=== Section Start ===

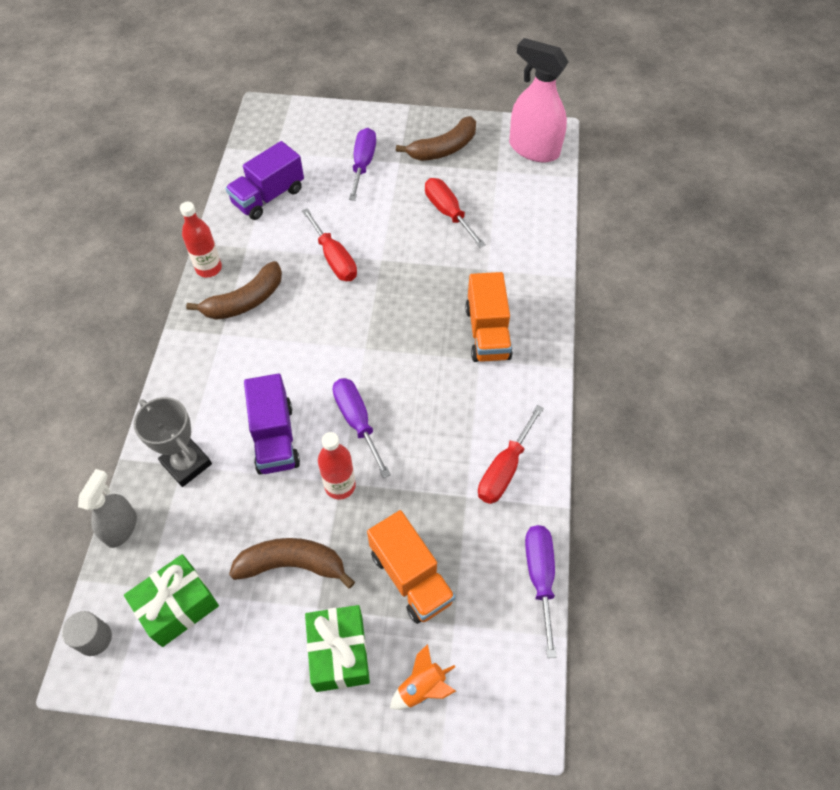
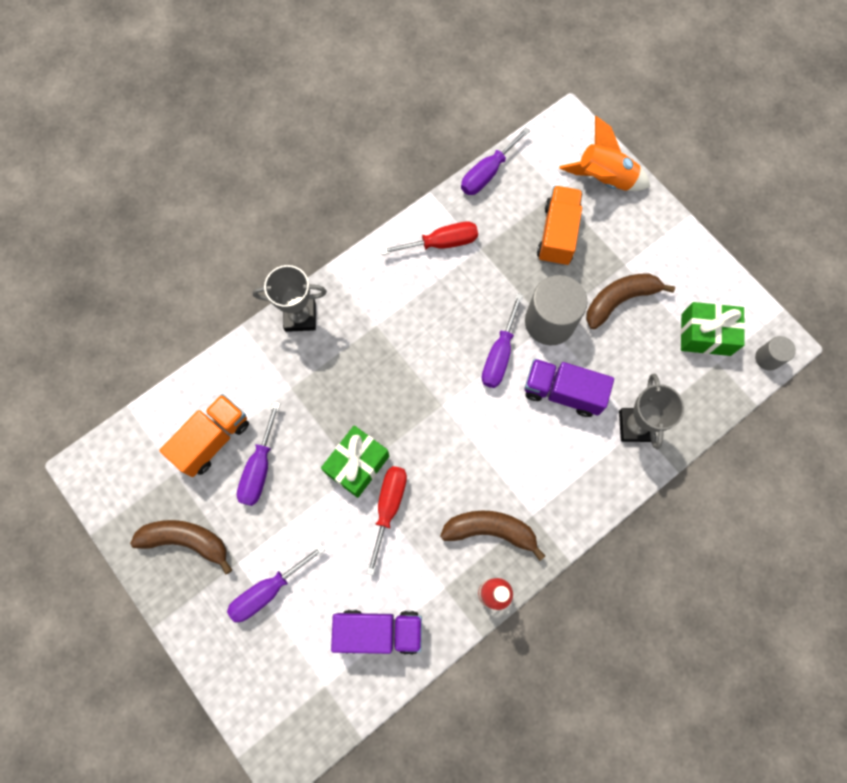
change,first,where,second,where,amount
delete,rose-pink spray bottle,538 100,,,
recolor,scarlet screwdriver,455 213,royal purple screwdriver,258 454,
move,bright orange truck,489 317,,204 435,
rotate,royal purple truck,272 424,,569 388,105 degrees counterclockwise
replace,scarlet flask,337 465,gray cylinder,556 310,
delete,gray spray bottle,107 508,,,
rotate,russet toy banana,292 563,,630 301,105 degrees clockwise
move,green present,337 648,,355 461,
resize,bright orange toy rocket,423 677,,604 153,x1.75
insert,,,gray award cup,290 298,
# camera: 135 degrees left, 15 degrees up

=== Section End ===

__Activity__:
Print the lines from the one containing "move,green present,337 648,,355" through the end of the material, word for word, and nothing else.

__Answer to this problem__:
move,green present,337 648,,355 461,
resize,bright orange toy rocket,423 677,,604 153,x1.75
insert,,,gray award cup,290 298,
# camera: 135 degrees left, 15 degrees up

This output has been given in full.